*GIVEN TASK*
Rewrite all of the records below as a numbered list, omitting any blank lines.
***** INFORMATION SUPPLIED *****
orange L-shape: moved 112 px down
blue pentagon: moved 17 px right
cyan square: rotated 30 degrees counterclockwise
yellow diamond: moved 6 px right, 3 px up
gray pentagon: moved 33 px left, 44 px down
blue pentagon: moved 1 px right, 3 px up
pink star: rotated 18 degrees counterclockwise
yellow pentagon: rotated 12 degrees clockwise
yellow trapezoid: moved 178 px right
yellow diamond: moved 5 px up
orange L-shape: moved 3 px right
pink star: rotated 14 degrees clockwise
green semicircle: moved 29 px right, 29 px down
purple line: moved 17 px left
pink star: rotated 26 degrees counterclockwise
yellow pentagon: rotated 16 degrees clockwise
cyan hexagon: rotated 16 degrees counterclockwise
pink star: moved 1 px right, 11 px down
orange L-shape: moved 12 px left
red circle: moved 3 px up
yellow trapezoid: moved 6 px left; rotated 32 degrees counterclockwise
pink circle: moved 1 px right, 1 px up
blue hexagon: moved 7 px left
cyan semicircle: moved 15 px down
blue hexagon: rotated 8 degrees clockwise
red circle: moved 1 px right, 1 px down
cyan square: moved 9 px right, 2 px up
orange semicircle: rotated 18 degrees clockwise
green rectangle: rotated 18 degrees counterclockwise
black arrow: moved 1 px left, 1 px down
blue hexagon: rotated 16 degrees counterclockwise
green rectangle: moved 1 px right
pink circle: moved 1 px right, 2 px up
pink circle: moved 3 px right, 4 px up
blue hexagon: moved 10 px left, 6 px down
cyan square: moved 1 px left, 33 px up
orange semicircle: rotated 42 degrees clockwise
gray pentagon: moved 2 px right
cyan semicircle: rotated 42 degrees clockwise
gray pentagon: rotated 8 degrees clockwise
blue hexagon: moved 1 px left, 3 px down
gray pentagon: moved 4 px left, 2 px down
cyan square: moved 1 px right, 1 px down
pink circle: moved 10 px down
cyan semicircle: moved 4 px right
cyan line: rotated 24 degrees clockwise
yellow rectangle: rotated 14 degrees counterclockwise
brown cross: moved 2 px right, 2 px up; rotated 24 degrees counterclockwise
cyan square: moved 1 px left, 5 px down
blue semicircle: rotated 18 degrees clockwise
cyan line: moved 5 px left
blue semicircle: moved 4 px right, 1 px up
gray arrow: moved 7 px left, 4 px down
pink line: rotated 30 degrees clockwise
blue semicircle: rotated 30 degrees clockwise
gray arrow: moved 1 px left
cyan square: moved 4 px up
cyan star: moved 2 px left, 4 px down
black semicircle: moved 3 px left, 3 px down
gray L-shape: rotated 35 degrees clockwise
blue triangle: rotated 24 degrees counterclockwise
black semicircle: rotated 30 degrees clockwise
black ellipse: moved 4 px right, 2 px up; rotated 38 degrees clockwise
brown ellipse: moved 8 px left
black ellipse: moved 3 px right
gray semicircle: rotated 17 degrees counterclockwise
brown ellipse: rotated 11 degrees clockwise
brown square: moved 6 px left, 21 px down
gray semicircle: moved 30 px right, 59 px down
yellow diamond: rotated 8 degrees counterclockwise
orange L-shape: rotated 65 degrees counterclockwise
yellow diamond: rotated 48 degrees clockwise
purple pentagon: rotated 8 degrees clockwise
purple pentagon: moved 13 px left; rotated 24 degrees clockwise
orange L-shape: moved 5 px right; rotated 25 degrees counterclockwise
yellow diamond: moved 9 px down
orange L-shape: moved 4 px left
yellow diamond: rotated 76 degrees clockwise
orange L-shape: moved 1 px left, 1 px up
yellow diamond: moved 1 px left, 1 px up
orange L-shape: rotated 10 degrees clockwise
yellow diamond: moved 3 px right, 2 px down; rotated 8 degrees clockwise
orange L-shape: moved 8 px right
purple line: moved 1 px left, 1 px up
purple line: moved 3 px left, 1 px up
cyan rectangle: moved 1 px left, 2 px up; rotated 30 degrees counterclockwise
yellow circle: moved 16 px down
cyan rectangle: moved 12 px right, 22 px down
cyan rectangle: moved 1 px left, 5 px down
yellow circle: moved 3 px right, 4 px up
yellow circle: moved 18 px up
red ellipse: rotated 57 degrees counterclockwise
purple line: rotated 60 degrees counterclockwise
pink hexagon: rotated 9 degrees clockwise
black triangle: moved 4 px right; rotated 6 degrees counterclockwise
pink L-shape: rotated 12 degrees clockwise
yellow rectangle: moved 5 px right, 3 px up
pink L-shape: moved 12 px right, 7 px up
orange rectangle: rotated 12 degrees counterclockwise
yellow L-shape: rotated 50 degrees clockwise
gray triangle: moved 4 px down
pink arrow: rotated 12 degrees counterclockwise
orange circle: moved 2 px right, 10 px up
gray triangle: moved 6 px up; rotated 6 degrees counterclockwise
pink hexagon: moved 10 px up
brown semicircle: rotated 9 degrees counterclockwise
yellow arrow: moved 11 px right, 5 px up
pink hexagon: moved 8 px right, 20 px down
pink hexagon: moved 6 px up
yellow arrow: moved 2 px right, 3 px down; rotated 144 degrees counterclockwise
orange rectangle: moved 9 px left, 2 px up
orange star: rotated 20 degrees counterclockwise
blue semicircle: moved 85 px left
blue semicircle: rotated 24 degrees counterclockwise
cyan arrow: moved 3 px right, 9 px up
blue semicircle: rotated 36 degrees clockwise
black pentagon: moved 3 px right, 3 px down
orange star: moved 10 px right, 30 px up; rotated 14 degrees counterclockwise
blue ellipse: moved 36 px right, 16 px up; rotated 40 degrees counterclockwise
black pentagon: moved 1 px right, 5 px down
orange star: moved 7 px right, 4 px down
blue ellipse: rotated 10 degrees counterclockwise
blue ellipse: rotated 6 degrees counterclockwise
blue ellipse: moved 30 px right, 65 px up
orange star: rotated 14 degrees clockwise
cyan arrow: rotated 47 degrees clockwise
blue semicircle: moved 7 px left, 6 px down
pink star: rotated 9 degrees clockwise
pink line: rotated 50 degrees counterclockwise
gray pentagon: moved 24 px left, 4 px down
*****
*WORKED ANSWER*
1. orange L-shape: moved 112 px down
2. blue pentagon: moved 17 px right
3. cyan square: rotated 30 degrees counterclockwise
4. yellow diamond: moved 6 px right, 3 px up
5. gray pentagon: moved 33 px left, 44 px down
6. blue pentagon: moved 1 px right, 3 px up
7. pink star: rotated 18 degrees counterclockwise
8. yellow pentagon: rotated 12 degrees clockwise
9. yellow trapezoid: moved 178 px right
10. yellow diamond: moved 5 px up
11. orange L-shape: moved 3 px right
12. pink star: rotated 14 degrees clockwise
13. green semicircle: moved 29 px right, 29 px down
14. purple line: moved 17 px left
15. pink star: rotated 26 degrees counterclockwise
16. yellow pentagon: rotated 16 degrees clockwise
17. cyan hexagon: rotated 16 degrees counterclockwise
18. pink star: moved 1 px right, 11 px down
19. orange L-shape: moved 12 px left
20. red circle: moved 3 px up
21. yellow trapezoid: moved 6 px left; rotated 32 degrees counterclockwise
22. pink circle: moved 1 px right, 1 px up
23. blue hexagon: moved 7 px left
24. cyan semicircle: moved 15 px down
25. blue hexagon: rotated 8 degrees clockwise
26. red circle: moved 1 px right, 1 px down
27. cyan square: moved 9 px right, 2 px up
28. orange semicircle: rotated 18 degrees clockwise
29. green rectangle: rotated 18 degrees counterclockwise
30. black arrow: moved 1 px left, 1 px down
31. blue hexagon: rotated 16 degrees counterclockwise
32. green rectangle: moved 1 px right
33. pink circle: moved 1 px right, 2 px up
34. pink circle: moved 3 px right, 4 px up
35. blue hexagon: moved 10 px left, 6 px down
36. cyan square: moved 1 px left, 33 px up
37. orange semicircle: rotated 42 degrees clockwise
38. gray pentagon: moved 2 px right
39. cyan semicircle: rotated 42 degrees clockwise
40. gray pentagon: rotated 8 degrees clockwise
41. blue hexagon: moved 1 px left, 3 px down
42. gray pentagon: moved 4 px left, 2 px down
43. cyan square: moved 1 px right, 1 px down
44. pink circle: moved 10 px down
45. cyan semicircle: moved 4 px right
46. cyan line: rotated 24 degrees clockwise
47. yellow rectangle: rotated 14 degrees counterclockwise
48. brown cross: moved 2 px right, 2 px up; rotated 24 degrees counterclockwise
49. cyan square: moved 1 px left, 5 px down
50. blue semicircle: rotated 18 degrees clockwise
51. cyan line: moved 5 px left
52. blue semicircle: moved 4 px right, 1 px up
53. gray arrow: moved 7 px left, 4 px down
54. pink line: rotated 30 degrees clockwise
55. blue semicircle: rotated 30 degrees clockwise
56. gray arrow: moved 1 px left
57. cyan square: moved 4 px up
58. cyan star: moved 2 px left, 4 px down
59. black semicircle: moved 3 px left, 3 px down
60. gray L-shape: rotated 35 degrees clockwise
61. blue triangle: rotated 24 degrees counterclockwise
62. black semicircle: rotated 30 degrees clockwise
63. black ellipse: moved 4 px right, 2 px up; rotated 38 degrees clockwise
64. brown ellipse: moved 8 px left
65. black ellipse: moved 3 px right
66. gray semicircle: rotated 17 degrees counterclockwise
67. brown ellipse: rotated 11 degrees clockwise
68. brown square: moved 6 px left, 21 px down
69. gray semicircle: moved 30 px right, 59 px down
70. yellow diamond: rotated 8 degrees counterclockwise
71. orange L-shape: rotated 65 degrees counterclockwise
72. yellow diamond: rotated 48 degrees clockwise
73. purple pentagon: rotated 8 degrees clockwise
74. purple pentagon: moved 13 px left; rotated 24 degrees clockwise
75. orange L-shape: moved 5 px right; rotated 25 degrees counterclockwise
76. yellow diamond: moved 9 px down
77. orange L-shape: moved 4 px left
78. yellow diamond: rotated 76 degrees clockwise
79. orange L-shape: moved 1 px left, 1 px up
80. yellow diamond: moved 1 px left, 1 px up
81. orange L-shape: rotated 10 degrees clockwise
82. yellow diamond: moved 3 px right, 2 px down; rotated 8 degrees clockwise
83. orange L-shape: moved 8 px right
84. purple line: moved 1 px left, 1 px up
85. purple line: moved 3 px left, 1 px up
86. cyan rectangle: moved 1 px left, 2 px up; rotated 30 degrees counterclockwise
87. yellow circle: moved 16 px down
88. cyan rectangle: moved 12 px right, 22 px down
89. cyan rectangle: moved 1 px left, 5 px down
90. yellow circle: moved 3 px right, 4 px up
91. yellow circle: moved 18 px up
92. red ellipse: rotated 57 degrees counterclockwise
93. purple line: rotated 60 degrees counterclockwise
94. pink hexagon: rotated 9 degrees clockwise
95. black triangle: moved 4 px right; rotated 6 degrees counterclockwise
96. pink L-shape: rotated 12 degrees clockwise
97. yellow rectangle: moved 5 px right, 3 px up
98. pink L-shape: moved 12 px right, 7 px up
99. orange rectangle: rotated 12 degrees counterclockwise
100. yellow L-shape: rotated 50 degrees clockwise
101. gray triangle: moved 4 px down
102. pink arrow: rotated 12 degrees counterclockwise
103. orange circle: moved 2 px right, 10 px up
104. gray triangle: moved 6 px up; rotated 6 degrees counterclockwise
105. pink hexagon: moved 10 px up
106. brown semicircle: rotated 9 degrees counterclockwise
107. yellow arrow: moved 11 px right, 5 px up
108. pink hexagon: moved 8 px right, 20 px down
109. pink hexagon: moved 6 px up
110. yellow arrow: moved 2 px right, 3 px down; rotated 144 degrees counterclockwise
111. orange rectangle: moved 9 px left, 2 px up
112. orange star: rotated 20 degrees counterclockwise
113. blue semicircle: moved 85 px left
114. blue semicircle: rotated 24 degrees counterclockwise
115. cyan arrow: moved 3 px right, 9 px up
116. blue semicircle: rotated 36 degrees clockwise
117. black pentagon: moved 3 px right, 3 px down
118. orange star: moved 10 px right, 30 px up; rotated 14 degrees counterclockwise
119. blue ellipse: moved 36 px right, 16 px up; rotated 40 degrees counterclockwise
120. black pentagon: moved 1 px right, 5 px down
121. orange star: moved 7 px right, 4 px down
122. blue ellipse: rotated 10 degrees counterclockwise
123. blue ellipse: rotated 6 degrees counterclockwise
124. blue ellipse: moved 30 px right, 65 px up
125. orange star: rotated 14 degrees clockwise
126. cyan arrow: rotated 47 degrees clockwise
127. blue semicircle: moved 7 px left, 6 px down
128. pink star: rotated 9 degrees clockwise
129. pink line: rotated 50 degrees counterclockwise
130. gray pentagon: moved 24 px left, 4 px down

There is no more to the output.